» **Exercise materials**:
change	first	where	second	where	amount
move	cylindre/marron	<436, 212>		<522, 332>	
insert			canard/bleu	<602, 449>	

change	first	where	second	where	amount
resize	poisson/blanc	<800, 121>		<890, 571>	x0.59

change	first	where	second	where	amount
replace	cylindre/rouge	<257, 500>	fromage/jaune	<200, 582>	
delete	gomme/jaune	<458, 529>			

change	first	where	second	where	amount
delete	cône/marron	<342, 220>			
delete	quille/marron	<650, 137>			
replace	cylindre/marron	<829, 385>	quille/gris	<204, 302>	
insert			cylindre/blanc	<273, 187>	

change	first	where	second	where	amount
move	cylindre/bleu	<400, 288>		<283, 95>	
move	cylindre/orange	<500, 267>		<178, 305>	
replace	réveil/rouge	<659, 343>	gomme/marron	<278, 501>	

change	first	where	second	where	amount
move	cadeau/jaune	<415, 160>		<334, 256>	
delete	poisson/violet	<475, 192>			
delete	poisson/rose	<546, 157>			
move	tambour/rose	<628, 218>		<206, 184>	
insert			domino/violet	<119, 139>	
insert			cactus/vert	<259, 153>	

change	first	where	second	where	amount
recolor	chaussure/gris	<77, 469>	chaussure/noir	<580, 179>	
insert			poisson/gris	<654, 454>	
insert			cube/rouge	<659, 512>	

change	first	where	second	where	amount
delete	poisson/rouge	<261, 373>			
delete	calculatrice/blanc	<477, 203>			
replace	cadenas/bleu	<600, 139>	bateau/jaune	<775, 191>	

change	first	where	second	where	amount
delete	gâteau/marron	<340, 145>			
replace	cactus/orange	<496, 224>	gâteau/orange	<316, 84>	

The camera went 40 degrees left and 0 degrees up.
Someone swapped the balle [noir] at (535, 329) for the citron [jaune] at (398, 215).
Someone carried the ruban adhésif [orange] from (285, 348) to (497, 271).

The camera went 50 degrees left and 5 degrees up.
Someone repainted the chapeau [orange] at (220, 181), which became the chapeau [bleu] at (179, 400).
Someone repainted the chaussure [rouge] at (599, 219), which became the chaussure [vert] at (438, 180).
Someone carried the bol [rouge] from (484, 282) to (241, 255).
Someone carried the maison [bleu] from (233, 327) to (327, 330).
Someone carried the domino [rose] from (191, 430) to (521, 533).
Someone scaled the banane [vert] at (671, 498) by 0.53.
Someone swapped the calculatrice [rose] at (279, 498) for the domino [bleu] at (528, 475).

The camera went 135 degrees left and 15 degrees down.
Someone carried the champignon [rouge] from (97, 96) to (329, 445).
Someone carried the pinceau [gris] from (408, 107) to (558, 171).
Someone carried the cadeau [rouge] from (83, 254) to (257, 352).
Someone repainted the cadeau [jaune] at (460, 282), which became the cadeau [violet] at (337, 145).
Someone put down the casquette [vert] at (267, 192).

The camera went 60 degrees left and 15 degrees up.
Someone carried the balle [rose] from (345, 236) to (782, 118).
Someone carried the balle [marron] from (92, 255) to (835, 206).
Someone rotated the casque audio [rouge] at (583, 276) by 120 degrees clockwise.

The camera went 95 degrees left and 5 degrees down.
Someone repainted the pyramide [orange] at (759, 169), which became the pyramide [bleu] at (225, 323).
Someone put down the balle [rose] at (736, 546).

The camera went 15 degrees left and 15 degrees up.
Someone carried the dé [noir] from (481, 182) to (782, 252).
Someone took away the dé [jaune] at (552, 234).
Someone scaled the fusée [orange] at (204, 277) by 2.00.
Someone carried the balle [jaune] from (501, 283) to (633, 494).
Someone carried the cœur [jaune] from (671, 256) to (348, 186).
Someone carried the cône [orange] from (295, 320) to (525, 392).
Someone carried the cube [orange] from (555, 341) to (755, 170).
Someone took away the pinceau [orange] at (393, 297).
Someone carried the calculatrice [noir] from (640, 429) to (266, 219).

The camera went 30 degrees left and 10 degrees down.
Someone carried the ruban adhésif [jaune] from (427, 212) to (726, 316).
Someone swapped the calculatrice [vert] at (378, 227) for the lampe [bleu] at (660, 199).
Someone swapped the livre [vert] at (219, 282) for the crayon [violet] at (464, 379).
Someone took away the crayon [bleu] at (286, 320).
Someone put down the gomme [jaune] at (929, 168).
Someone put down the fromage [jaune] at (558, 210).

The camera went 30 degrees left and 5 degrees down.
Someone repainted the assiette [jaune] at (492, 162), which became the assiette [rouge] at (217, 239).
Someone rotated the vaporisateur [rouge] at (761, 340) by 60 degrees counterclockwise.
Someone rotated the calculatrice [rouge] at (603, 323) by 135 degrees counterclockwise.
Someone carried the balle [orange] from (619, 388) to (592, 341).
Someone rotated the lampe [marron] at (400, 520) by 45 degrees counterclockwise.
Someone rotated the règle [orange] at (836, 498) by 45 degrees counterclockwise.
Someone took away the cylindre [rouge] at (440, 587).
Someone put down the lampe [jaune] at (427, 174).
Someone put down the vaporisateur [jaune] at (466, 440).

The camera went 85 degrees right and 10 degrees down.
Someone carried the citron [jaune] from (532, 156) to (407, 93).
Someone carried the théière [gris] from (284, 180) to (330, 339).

» **Task goal**: Copy whichever lines in the listing above hold "domino".

» **Task answer**:
insert			domino/violet	<119, 139>	
Someone carried the domino [rose] from (191, 430) to (521, 533).
Someone swapped the calculatrice [rose] at (279, 498) for the domino [bleu] at (528, 475).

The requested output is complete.